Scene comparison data
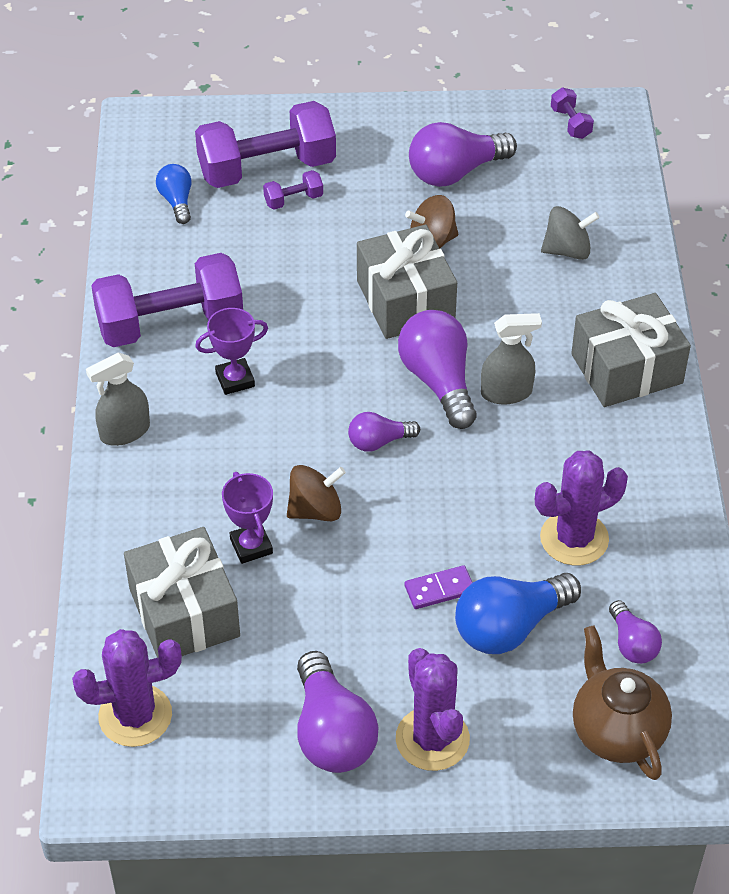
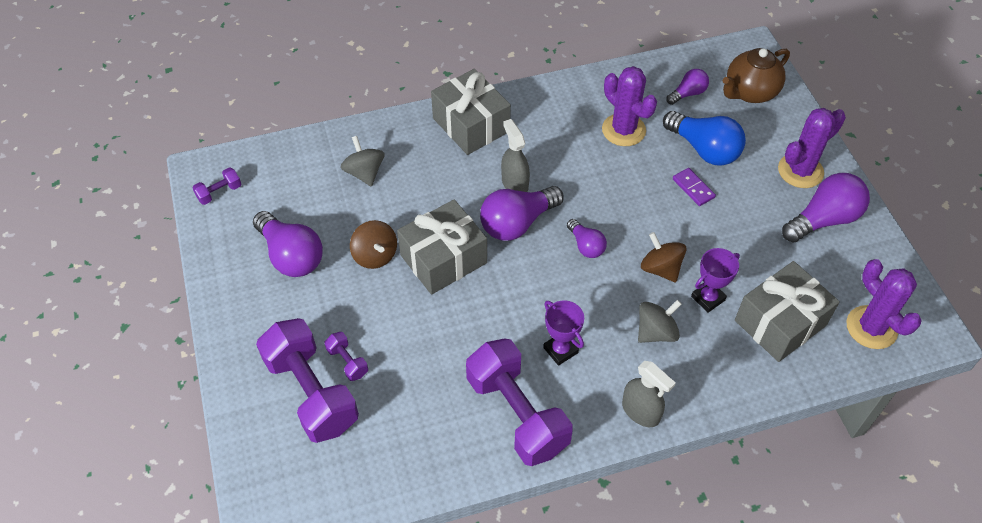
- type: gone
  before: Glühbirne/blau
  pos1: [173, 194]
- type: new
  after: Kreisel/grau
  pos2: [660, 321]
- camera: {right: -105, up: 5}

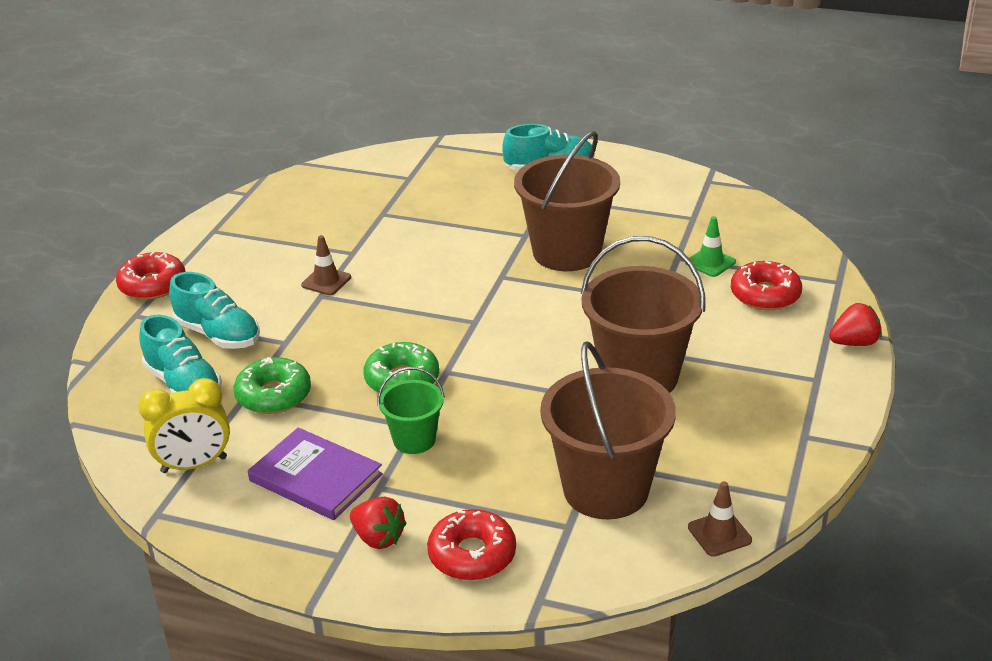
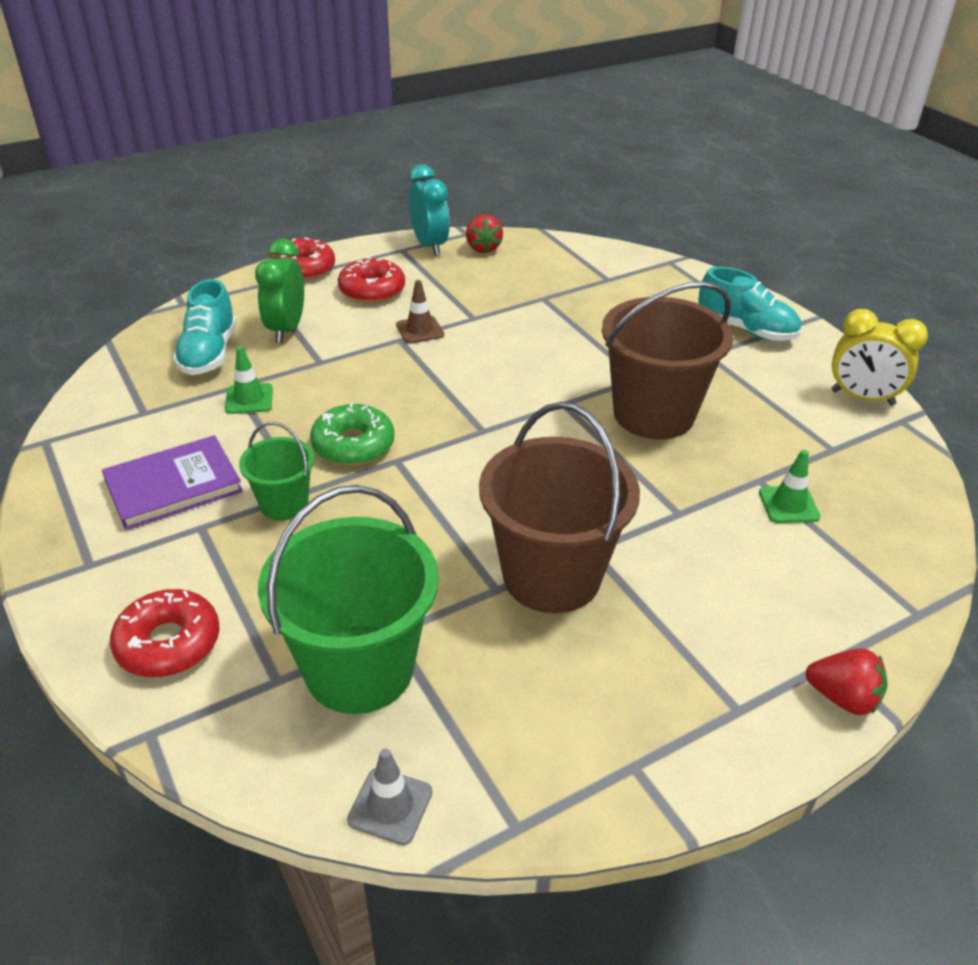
- type: shifted
  before: Wecker/gelb
  pos1: [184, 425]
  pos2: [879, 357]
- type: swapped
  before: Schuh/türkis
  after: Wecker/grün
  pos1: [214, 310]
  pos2: [279, 291]
- type: swapped
  before: Donut/grün
  after: Leitkegel/grün
  pos1: [272, 385]
  pos2: [249, 380]
- type: rotated
  before: Buch/lila
  pos1: [315, 473]
  pos2: [172, 482]
  turn: 75
- type: shifted
  before: Erdbeere/rot
  pos1: [378, 523]
  pos2: [484, 233]
- type: repainted
  before: Eimer/braun
  after: Eimer/grün
  pos1: [608, 430]
  pos2: [348, 599]
- type: repainted
  before: Leitkegel/braun
  after: Leitkegel/grau
  pos1: [720, 519]
  pos2: [389, 797]
- type: shifted
  before: Donut/rot
  pos1: [766, 285]
  pos2: [371, 280]
- type: new
  after: Wecker/türkis
  pos2: [429, 210]
- camera: {right: 40, up: 5}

▶ DIRECTIONS
Nothing but the records, repeated exactly and stripped of pictures, should appear in the answer.

▶ REPLY
- type: gone
  before: Glühbirne/blau
  pos1: [173, 194]
- type: new
  after: Kreisel/grau
  pos2: [660, 321]
- camera: {right: -105, up: 5}

- type: shifted
  before: Wecker/gelb
  pos1: [184, 425]
  pos2: [879, 357]
- type: swapped
  before: Schuh/türkis
  after: Wecker/grün
  pos1: [214, 310]
  pos2: [279, 291]
- type: swapped
  before: Donut/grün
  after: Leitkegel/grün
  pos1: [272, 385]
  pos2: [249, 380]
- type: rotated
  before: Buch/lila
  pos1: [315, 473]
  pos2: [172, 482]
  turn: 75
- type: shifted
  before: Erdbeere/rot
  pos1: [378, 523]
  pos2: [484, 233]
- type: repainted
  before: Eimer/braun
  after: Eimer/grün
  pos1: [608, 430]
  pos2: [348, 599]
- type: repainted
  before: Leitkegel/braun
  after: Leitkegel/grau
  pos1: [720, 519]
  pos2: [389, 797]
- type: shifted
  before: Donut/rot
  pos1: [766, 285]
  pos2: [371, 280]
- type: new
  after: Wecker/türkis
  pos2: [429, 210]
- camera: {right: 40, up: 5}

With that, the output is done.